EXERCISE DESCRIPTION
Pictures aside, the data must be reproduced exactly.

[Change listing data]

/---

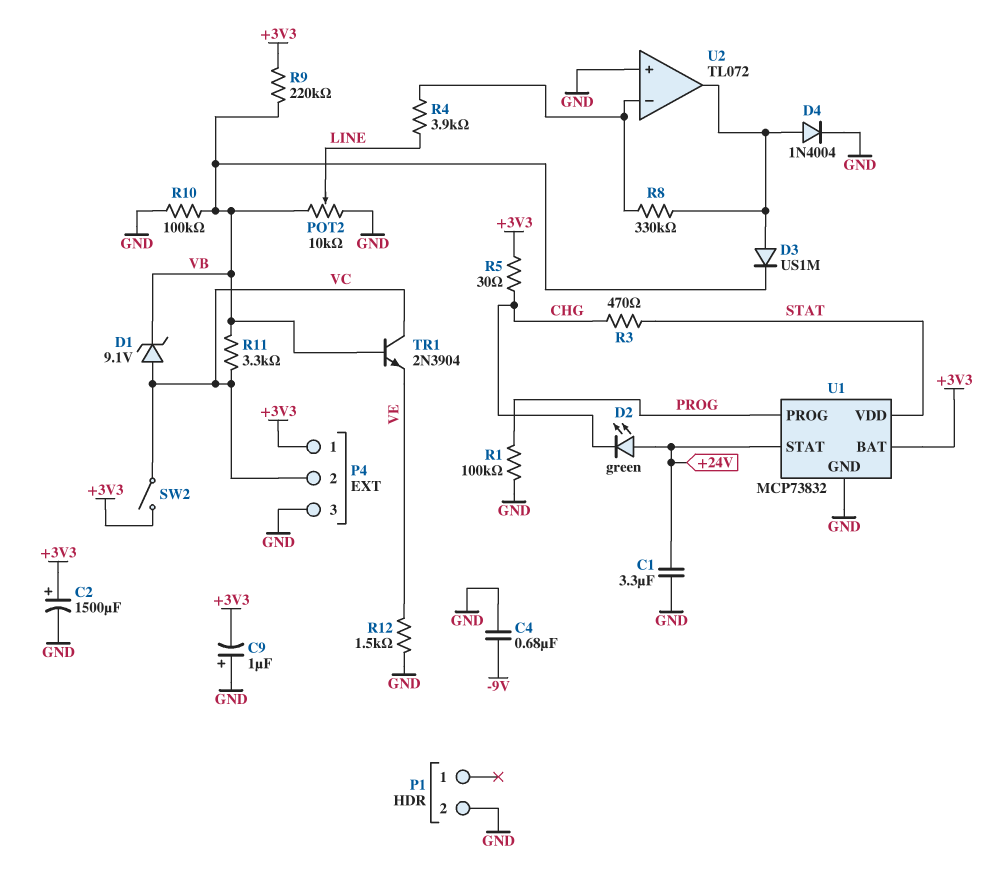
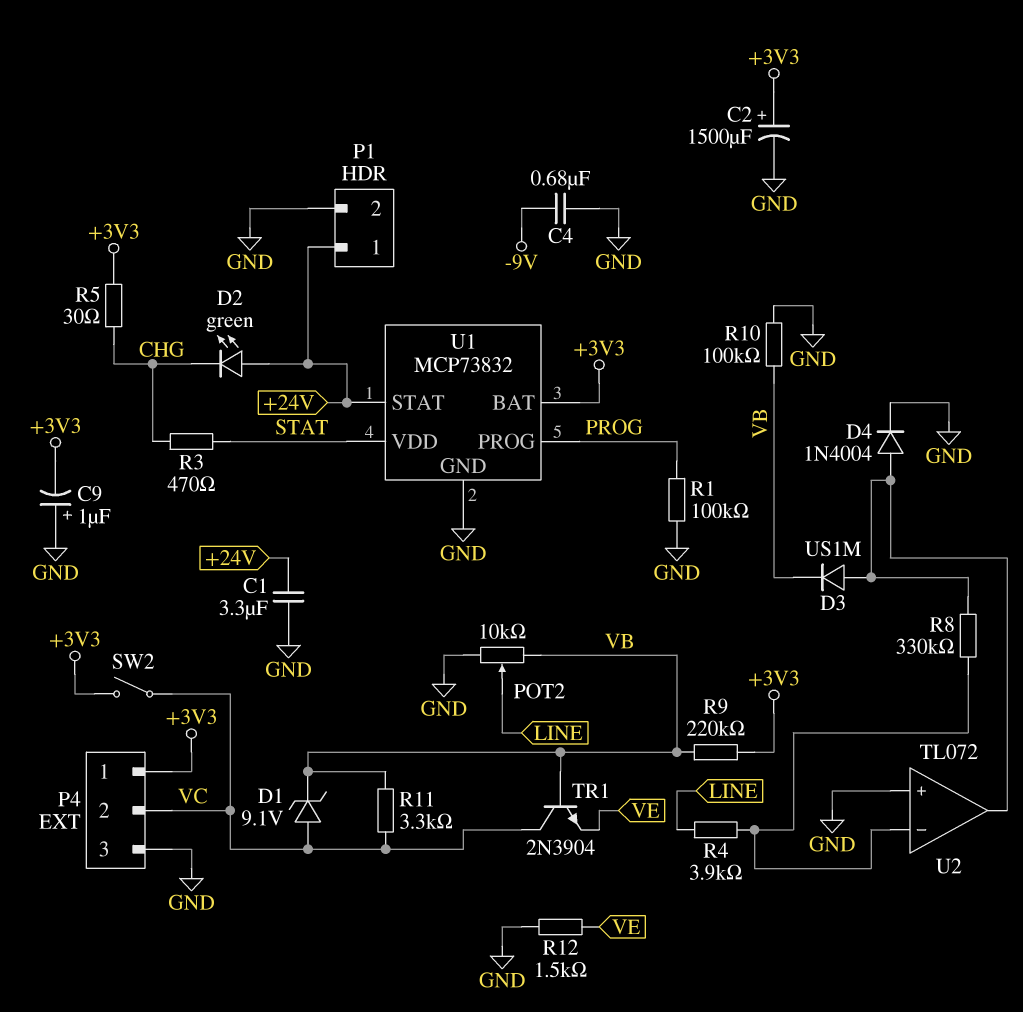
P1 pin 1: none -> +24V

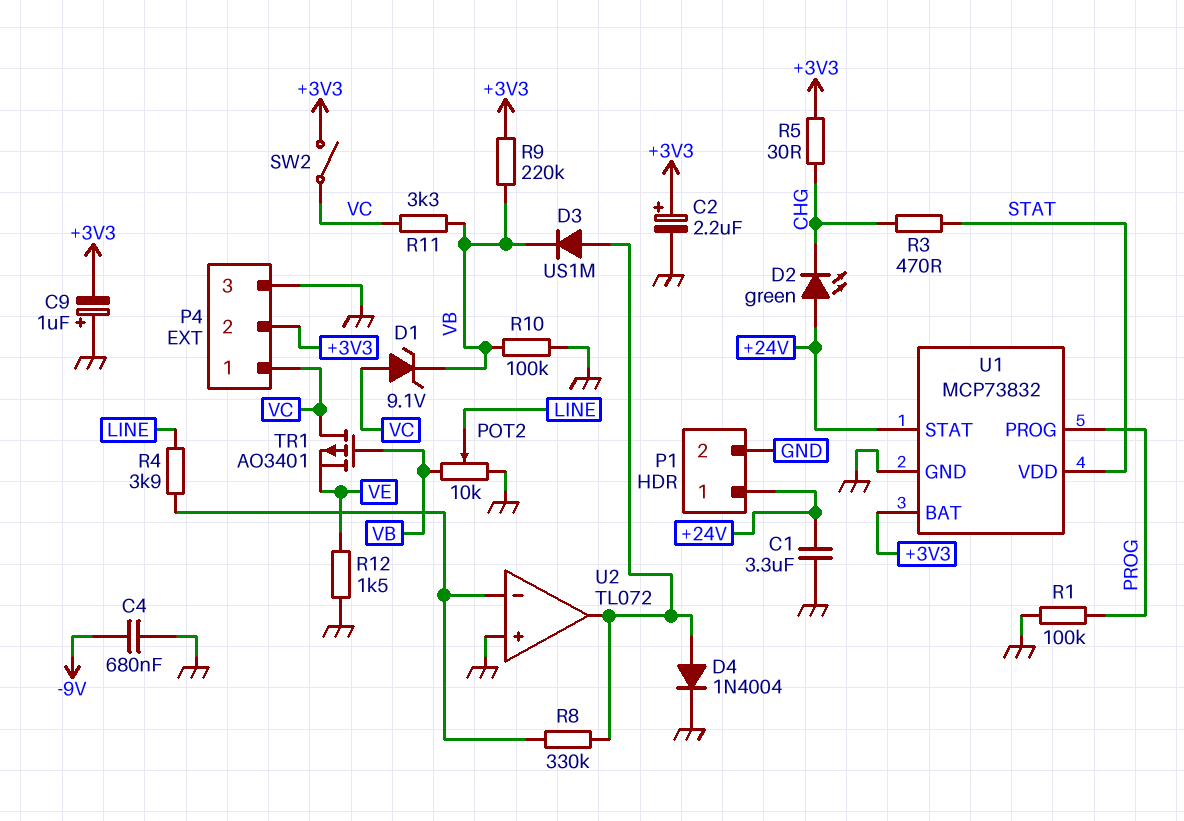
C2: 1500uF (plus +3V3, minus GND) -> 2.2uF (plus +3V3, minus GND)
P4 pin 1: +3V3 -> VC
P4 pin 2: VC -> +3V3
TR1: NPN 2N3904 (B VB, C VC, E VE) -> PMOS AO3401 (G VB, D VC, S VE)

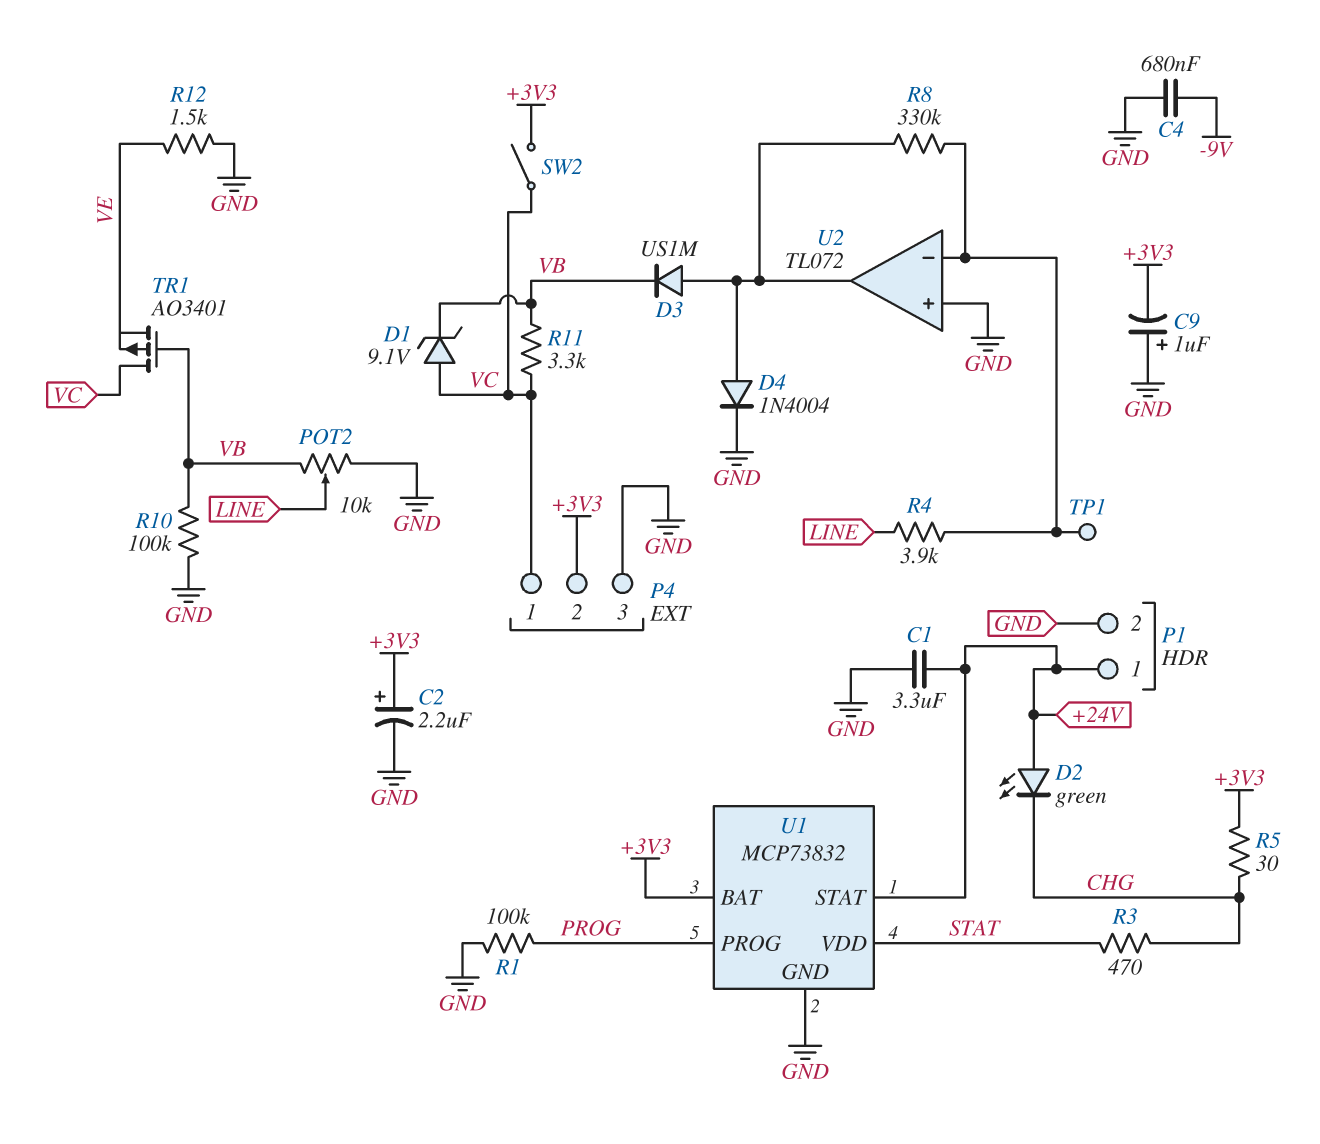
R9: 220k (+3V3, VB) -> none
TP1: none -> test point (U2/in-)

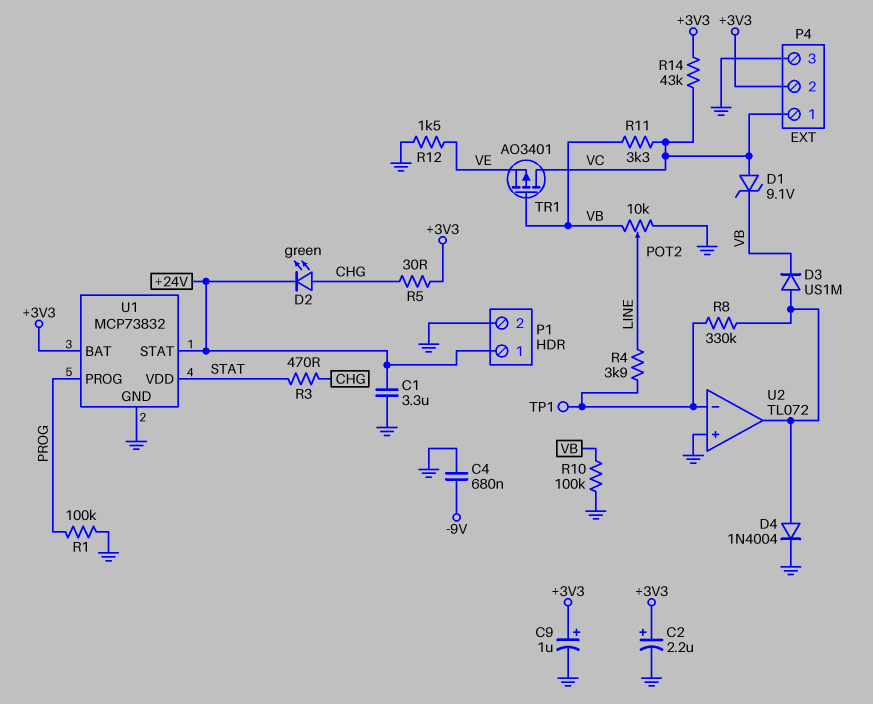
C9: 1uF (plus GND, minus +3V3) -> 1uF (plus +3V3, minus GND)
D2: LED green (A +24V, K CHG) -> LED green (A CHG, K +24V)
R14: none -> 43k (+3V3, VC)
SW2: switch (+3V3, VC) -> none

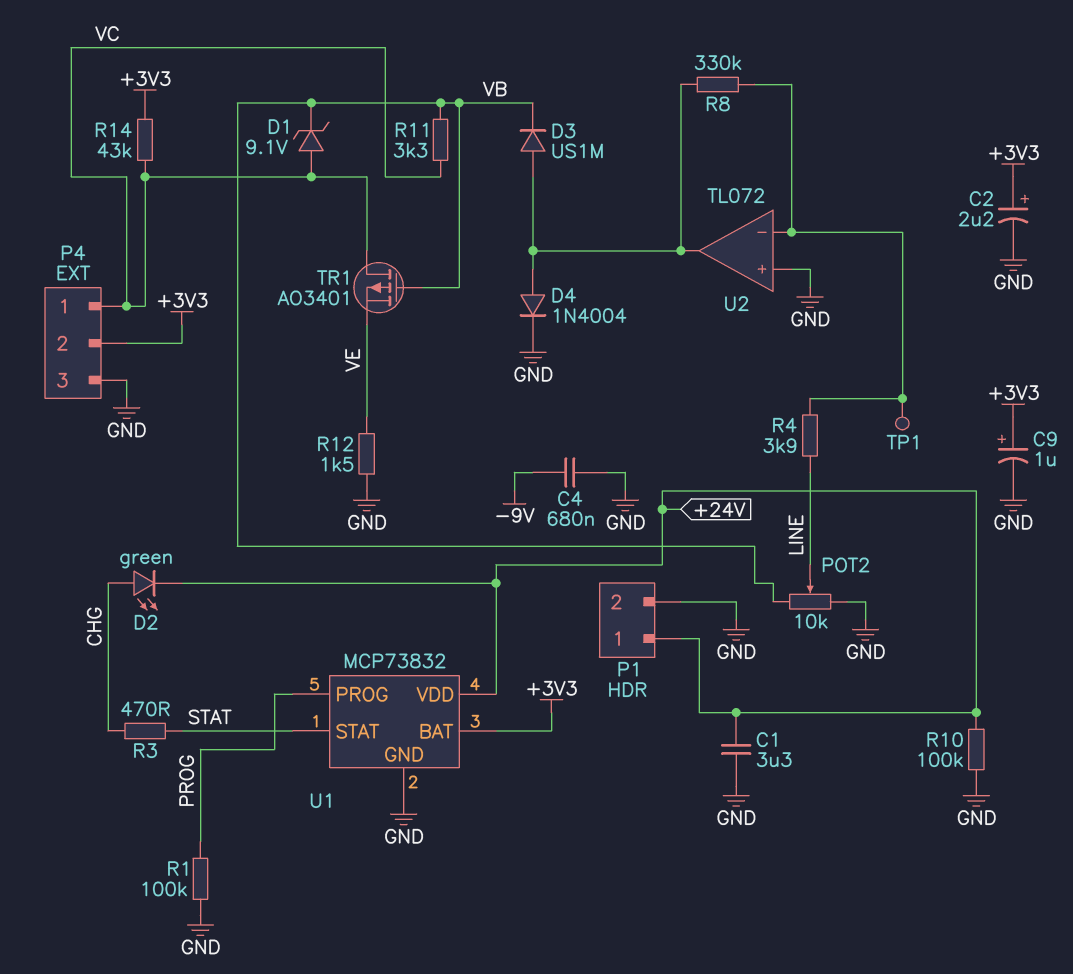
R5: 30 (+3V3, CHG) -> none
R10: 100k (GND, VB) -> 100k (+24V, GND)
U1 pin STAT: +24V -> STAT
U1 pin VDD: STAT -> +24V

\---

EXERCISE RESPONSE
P1 pin 1: none -> +24V

C2: 1500uF (plus +3V3, minus GND) -> 2.2uF (plus +3V3, minus GND)
P4 pin 1: +3V3 -> VC
P4 pin 2: VC -> +3V3
TR1: NPN 2N3904 (B VB, C VC, E VE) -> PMOS AO3401 (G VB, D VC, S VE)

R9: 220k (+3V3, VB) -> none
TP1: none -> test point (U2/in-)

C9: 1uF (plus GND, minus +3V3) -> 1uF (plus +3V3, minus GND)
D2: LED green (A +24V, K CHG) -> LED green (A CHG, K +24V)
R14: none -> 43k (+3V3, VC)
SW2: switch (+3V3, VC) -> none

R5: 30 (+3V3, CHG) -> none
R10: 100k (GND, VB) -> 100k (+24V, GND)
U1 pin STAT: +24V -> STAT
U1 pin VDD: STAT -> +24V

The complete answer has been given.